*ABOUT THIS TASK:* Give back each line of the data exactly as it reads, minus the pictures.

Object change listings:
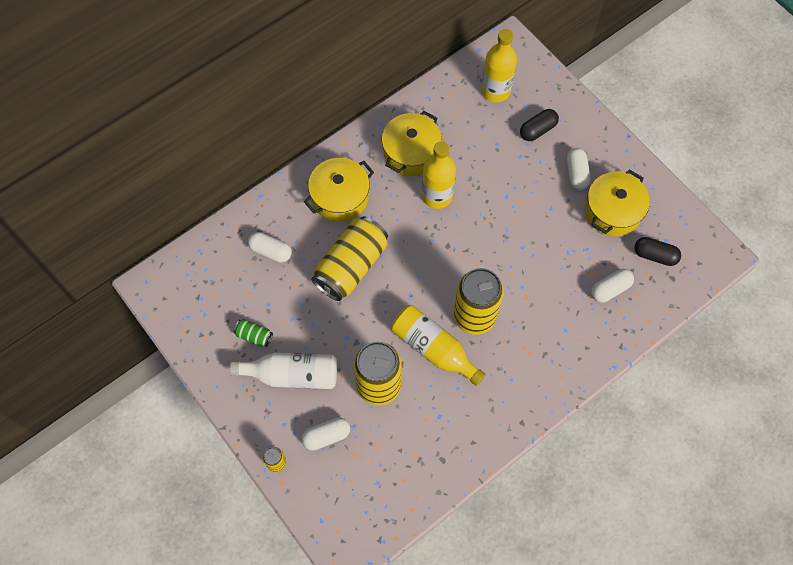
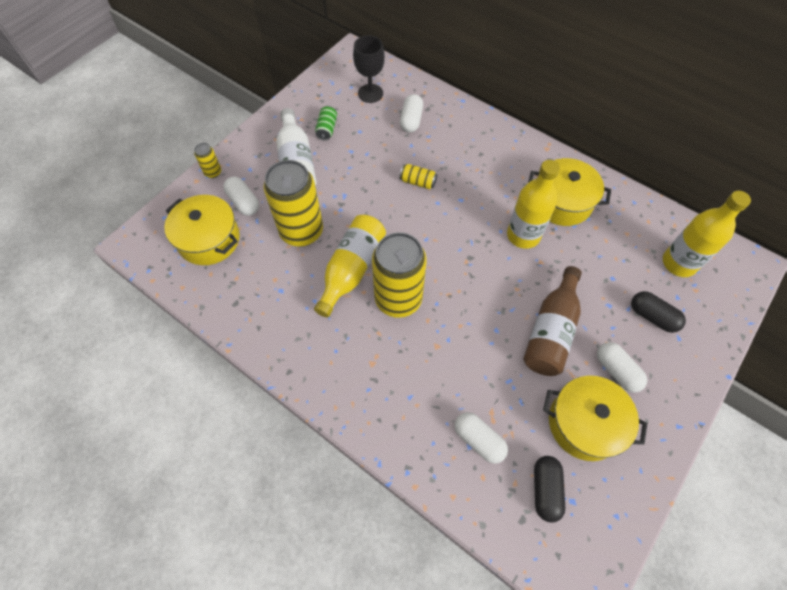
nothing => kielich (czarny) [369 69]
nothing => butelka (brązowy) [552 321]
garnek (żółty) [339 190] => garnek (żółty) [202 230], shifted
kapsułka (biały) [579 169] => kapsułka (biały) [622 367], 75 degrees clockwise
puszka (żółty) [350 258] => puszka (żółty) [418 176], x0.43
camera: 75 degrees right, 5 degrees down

*RESULT OF THE EXERCISE:*
nothing => kielich (czarny) [369 69]
nothing => butelka (brązowy) [552 321]
garnek (żółty) [339 190] => garnek (żółty) [202 230], shifted
kapsułka (biały) [579 169] => kapsułka (biały) [622 367], 75 degrees clockwise
puszka (żółty) [350 258] => puszka (żółty) [418 176], x0.43
camera: 75 degrees right, 5 degrees down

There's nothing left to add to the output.